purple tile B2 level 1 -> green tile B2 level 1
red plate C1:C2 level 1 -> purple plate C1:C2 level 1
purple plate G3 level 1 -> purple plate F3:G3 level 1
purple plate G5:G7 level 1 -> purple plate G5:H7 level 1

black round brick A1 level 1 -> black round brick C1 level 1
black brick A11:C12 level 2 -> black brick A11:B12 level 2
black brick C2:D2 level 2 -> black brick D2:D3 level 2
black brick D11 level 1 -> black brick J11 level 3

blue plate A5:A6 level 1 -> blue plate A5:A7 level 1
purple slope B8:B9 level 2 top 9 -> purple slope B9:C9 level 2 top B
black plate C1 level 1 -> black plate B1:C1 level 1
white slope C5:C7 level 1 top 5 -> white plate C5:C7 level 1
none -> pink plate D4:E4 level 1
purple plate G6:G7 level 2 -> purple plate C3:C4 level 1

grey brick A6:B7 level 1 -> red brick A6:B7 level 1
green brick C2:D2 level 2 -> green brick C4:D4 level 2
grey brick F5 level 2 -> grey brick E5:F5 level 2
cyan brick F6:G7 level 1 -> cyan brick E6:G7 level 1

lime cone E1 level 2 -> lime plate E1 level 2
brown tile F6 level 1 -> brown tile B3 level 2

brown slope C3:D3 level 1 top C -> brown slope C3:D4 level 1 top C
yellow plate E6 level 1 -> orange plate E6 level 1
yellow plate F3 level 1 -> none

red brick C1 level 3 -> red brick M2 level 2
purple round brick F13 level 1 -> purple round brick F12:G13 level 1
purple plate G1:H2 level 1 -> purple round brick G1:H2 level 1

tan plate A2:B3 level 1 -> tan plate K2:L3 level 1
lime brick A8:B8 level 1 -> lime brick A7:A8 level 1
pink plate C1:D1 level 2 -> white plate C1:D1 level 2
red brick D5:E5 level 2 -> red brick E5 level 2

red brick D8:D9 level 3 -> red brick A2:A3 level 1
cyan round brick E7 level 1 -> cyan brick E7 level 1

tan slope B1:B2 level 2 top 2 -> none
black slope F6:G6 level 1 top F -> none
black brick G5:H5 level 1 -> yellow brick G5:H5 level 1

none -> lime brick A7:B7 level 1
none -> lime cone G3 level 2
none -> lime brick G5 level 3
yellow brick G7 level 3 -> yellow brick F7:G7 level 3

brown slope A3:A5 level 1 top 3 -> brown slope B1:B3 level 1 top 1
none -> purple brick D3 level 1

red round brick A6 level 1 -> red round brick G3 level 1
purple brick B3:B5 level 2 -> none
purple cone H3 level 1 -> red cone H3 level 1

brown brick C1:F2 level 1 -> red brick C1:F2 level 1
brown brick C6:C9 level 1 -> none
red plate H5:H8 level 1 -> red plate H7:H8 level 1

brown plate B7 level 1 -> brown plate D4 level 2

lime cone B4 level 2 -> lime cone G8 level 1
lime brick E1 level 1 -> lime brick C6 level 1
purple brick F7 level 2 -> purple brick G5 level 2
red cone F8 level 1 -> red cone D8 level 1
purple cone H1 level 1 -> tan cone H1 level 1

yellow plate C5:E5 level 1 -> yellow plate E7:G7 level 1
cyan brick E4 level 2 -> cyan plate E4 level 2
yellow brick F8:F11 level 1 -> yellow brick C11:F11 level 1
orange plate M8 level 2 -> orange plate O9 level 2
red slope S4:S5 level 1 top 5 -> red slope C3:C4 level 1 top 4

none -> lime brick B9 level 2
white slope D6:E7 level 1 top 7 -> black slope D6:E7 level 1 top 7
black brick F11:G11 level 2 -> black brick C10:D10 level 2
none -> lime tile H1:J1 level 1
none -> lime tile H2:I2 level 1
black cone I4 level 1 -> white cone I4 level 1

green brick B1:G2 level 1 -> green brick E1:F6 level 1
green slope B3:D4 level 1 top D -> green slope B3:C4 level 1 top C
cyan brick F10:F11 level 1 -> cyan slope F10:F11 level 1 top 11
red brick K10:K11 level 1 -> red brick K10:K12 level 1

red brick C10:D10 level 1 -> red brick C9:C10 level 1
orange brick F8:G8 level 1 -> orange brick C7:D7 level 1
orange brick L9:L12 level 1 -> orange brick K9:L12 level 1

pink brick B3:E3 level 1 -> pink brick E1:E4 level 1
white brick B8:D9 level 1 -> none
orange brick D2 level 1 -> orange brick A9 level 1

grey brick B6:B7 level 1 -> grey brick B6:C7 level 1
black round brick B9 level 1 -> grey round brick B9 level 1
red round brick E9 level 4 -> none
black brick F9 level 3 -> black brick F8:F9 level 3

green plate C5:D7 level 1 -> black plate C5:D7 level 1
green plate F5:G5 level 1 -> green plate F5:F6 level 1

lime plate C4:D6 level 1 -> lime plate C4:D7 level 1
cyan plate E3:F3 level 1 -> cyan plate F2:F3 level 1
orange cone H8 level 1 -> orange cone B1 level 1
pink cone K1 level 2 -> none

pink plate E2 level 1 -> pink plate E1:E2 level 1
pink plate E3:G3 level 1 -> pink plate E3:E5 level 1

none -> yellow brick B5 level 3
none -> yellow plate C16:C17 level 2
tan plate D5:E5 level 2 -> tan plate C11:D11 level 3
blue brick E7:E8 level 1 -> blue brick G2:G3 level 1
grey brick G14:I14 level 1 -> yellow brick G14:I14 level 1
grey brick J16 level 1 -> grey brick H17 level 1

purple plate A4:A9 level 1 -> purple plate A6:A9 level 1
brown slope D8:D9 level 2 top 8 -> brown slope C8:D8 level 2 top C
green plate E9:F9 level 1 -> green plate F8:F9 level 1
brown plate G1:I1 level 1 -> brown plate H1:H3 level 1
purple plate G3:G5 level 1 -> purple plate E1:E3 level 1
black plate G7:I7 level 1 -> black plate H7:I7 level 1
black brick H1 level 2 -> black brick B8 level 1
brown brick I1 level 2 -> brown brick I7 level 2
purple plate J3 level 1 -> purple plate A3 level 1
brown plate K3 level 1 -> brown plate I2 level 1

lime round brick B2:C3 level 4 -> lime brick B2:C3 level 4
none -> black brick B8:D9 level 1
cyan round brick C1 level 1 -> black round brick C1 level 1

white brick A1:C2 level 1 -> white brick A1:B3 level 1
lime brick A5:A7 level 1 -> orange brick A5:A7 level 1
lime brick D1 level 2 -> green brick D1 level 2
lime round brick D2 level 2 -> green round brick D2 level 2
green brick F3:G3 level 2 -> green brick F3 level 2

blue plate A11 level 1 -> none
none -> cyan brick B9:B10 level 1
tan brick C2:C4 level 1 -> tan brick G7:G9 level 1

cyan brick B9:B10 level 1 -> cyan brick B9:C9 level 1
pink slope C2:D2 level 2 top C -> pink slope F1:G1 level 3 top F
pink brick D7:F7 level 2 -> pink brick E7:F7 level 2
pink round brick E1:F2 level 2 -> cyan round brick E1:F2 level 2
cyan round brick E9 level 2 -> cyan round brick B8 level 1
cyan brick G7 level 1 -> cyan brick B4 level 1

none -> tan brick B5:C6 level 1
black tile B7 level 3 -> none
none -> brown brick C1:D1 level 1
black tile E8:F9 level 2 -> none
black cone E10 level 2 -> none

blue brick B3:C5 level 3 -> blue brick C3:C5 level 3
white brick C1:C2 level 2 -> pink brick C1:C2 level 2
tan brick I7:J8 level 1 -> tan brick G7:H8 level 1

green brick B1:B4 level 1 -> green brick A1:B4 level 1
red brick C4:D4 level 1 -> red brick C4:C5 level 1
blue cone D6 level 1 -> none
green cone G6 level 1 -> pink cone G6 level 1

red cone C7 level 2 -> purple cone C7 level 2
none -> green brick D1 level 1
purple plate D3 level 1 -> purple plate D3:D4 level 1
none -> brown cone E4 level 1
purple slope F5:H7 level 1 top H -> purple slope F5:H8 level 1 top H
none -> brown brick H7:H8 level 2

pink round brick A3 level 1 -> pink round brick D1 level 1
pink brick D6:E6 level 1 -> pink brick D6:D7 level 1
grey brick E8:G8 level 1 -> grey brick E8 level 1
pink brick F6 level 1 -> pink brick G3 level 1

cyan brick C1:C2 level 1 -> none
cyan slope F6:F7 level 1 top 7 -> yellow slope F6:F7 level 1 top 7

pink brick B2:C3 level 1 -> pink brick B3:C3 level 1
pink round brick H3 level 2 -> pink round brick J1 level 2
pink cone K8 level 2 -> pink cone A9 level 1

■ Exercise aim
Type out again, exactly as written, the lines from the beginning of the material through the one containing "red brick C1 level 3 -> red brick M2 level 2".

■ Solution to this exercise
purple tile B2 level 1 -> green tile B2 level 1
red plate C1:C2 level 1 -> purple plate C1:C2 level 1
purple plate G3 level 1 -> purple plate F3:G3 level 1
purple plate G5:G7 level 1 -> purple plate G5:H7 level 1

black round brick A1 level 1 -> black round brick C1 level 1
black brick A11:C12 level 2 -> black brick A11:B12 level 2
black brick C2:D2 level 2 -> black brick D2:D3 level 2
black brick D11 level 1 -> black brick J11 level 3

blue plate A5:A6 level 1 -> blue plate A5:A7 level 1
purple slope B8:B9 level 2 top 9 -> purple slope B9:C9 level 2 top B
black plate C1 level 1 -> black plate B1:C1 level 1
white slope C5:C7 level 1 top 5 -> white plate C5:C7 level 1
none -> pink plate D4:E4 level 1
purple plate G6:G7 level 2 -> purple plate C3:C4 level 1

grey brick A6:B7 level 1 -> red brick A6:B7 level 1
green brick C2:D2 level 2 -> green brick C4:D4 level 2
grey brick F5 level 2 -> grey brick E5:F5 level 2
cyan brick F6:G7 level 1 -> cyan brick E6:G7 level 1

lime cone E1 level 2 -> lime plate E1 level 2
brown tile F6 level 1 -> brown tile B3 level 2

brown slope C3:D3 level 1 top C -> brown slope C3:D4 level 1 top C
yellow plate E6 level 1 -> orange plate E6 level 1
yellow plate F3 level 1 -> none

red brick C1 level 3 -> red brick M2 level 2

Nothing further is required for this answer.